→ **Your task**
Only the pictures are to be dropped; the rest of the data below is to be duplicated exactly.

Colored object listings
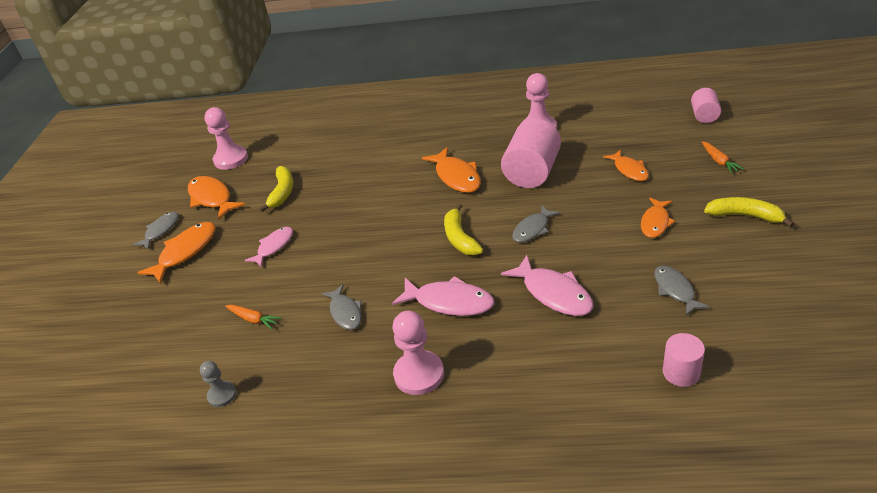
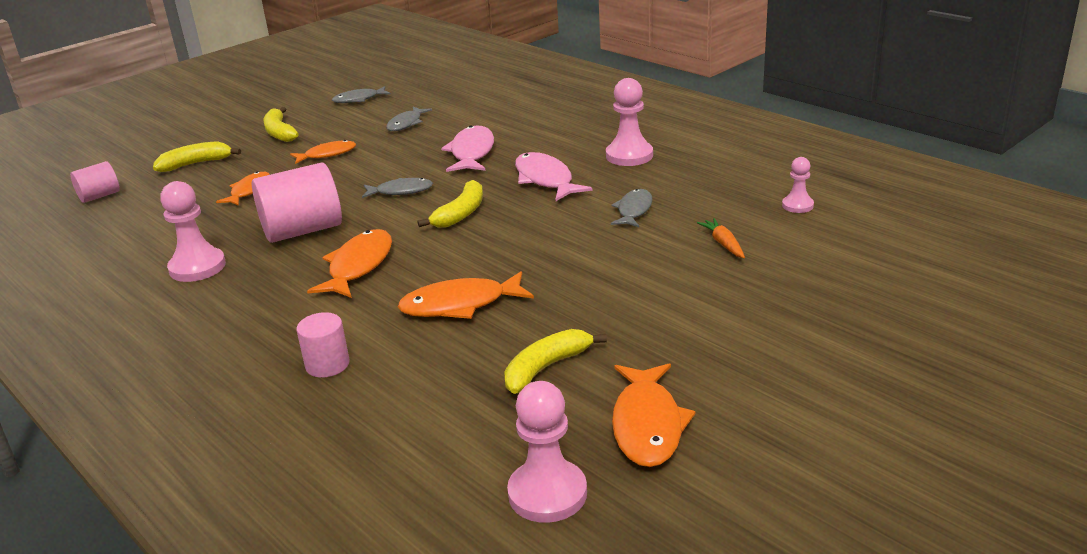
camera: 140 degrees left, 10 degrees down
(161, 230) = (766, 414): grey fish -> grey fish (358, 99)
(185, 252) = (748, 356): orange fish -> orange fish (460, 305)
(222, 395) = (797, 205): grey pawn -> pink pawn
(274, 246) = (633, 301): pink fish -> none
(681, 372) = (484, 99): pink cylinder -> pink cylinder (327, 364)
(719, 161) = (196, 164): orange carrot -> yellow banana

→ **Result**
camera: 140 degrees left, 10 degrees down
(161, 230) = (766, 414): grey fish -> grey fish (358, 99)
(185, 252) = (748, 356): orange fish -> orange fish (460, 305)
(222, 395) = (797, 205): grey pawn -> pink pawn
(274, 246) = (633, 301): pink fish -> none
(681, 372) = (484, 99): pink cylinder -> pink cylinder (327, 364)
(719, 161) = (196, 164): orange carrot -> yellow banana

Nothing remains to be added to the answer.